- Dataset entries -
---*---

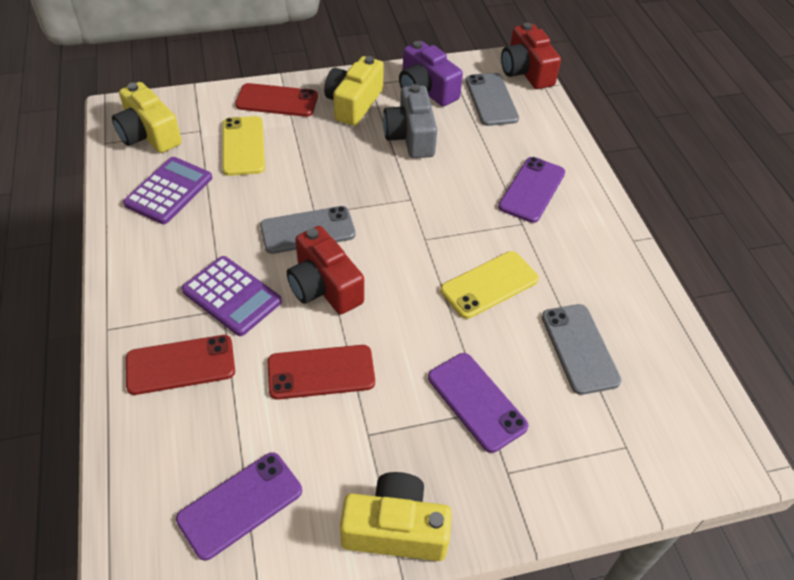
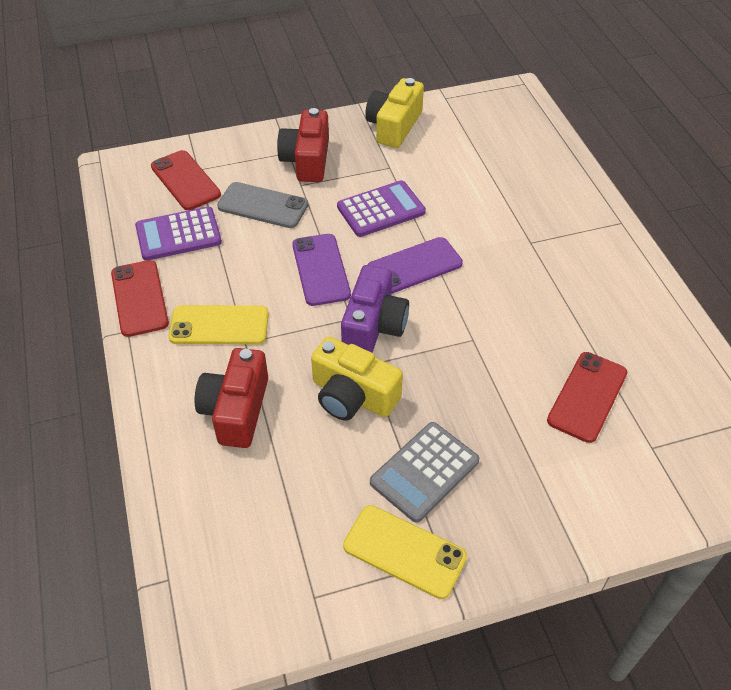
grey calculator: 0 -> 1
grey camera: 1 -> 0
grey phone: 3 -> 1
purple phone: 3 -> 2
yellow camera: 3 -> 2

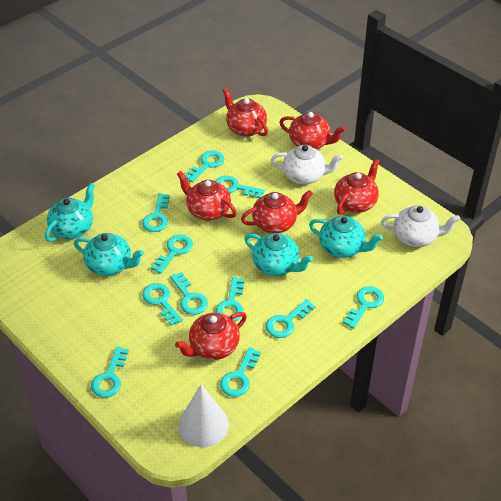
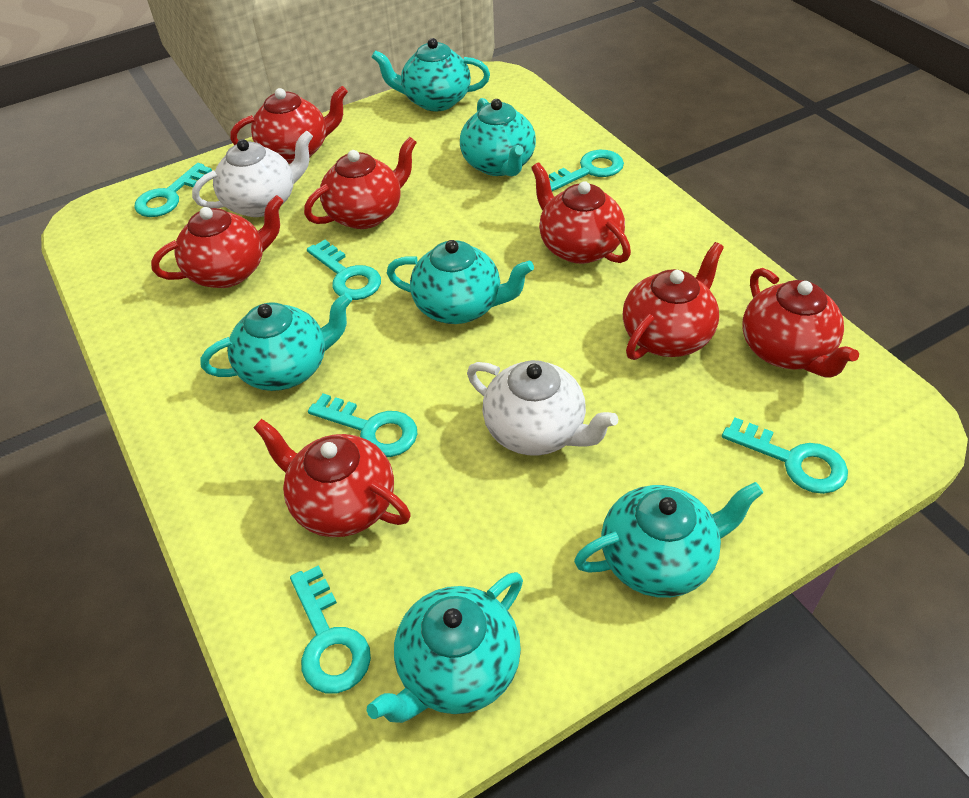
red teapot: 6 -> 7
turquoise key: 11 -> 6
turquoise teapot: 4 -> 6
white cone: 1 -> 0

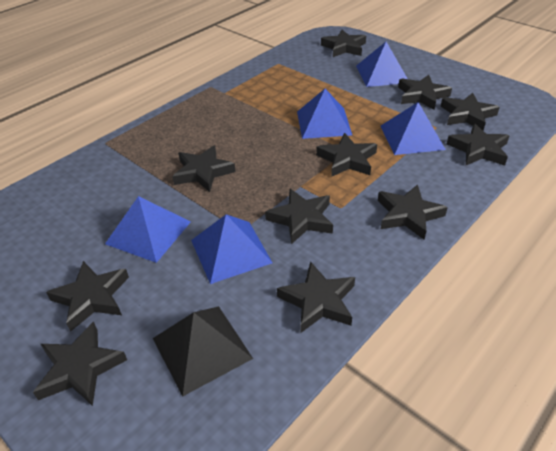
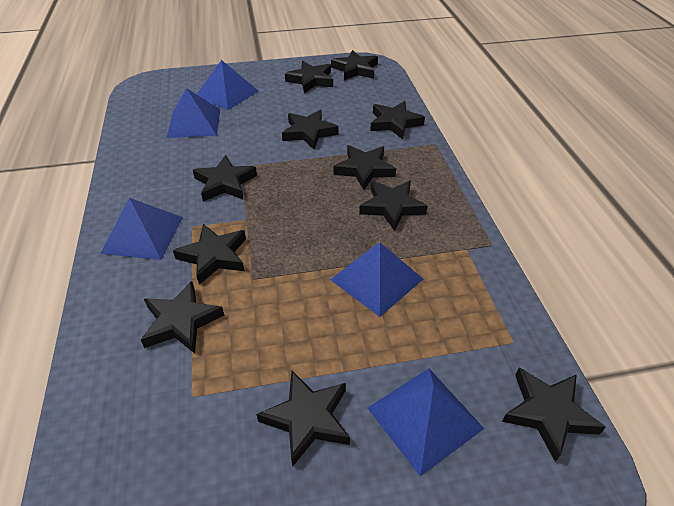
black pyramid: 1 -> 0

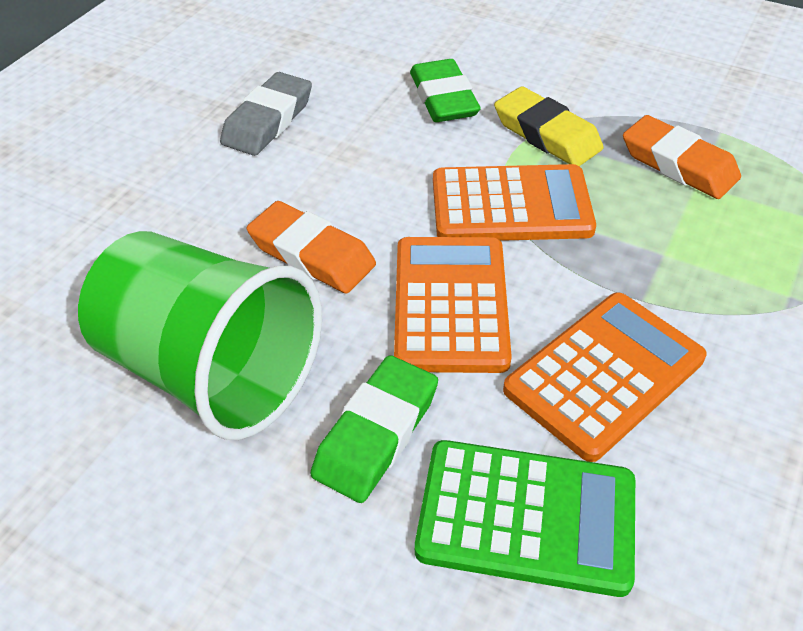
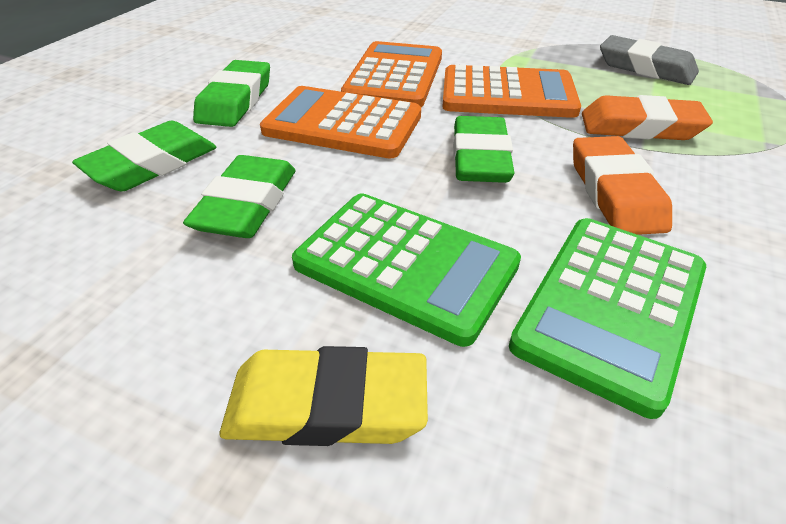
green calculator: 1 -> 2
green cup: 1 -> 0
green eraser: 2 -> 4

---*---

Beginning with the line that contains "green calculator: 1 -> 2", set down every line through the end of the data without change.

- EXERCISE OUTPUT -
green calculator: 1 -> 2
green cup: 1 -> 0
green eraser: 2 -> 4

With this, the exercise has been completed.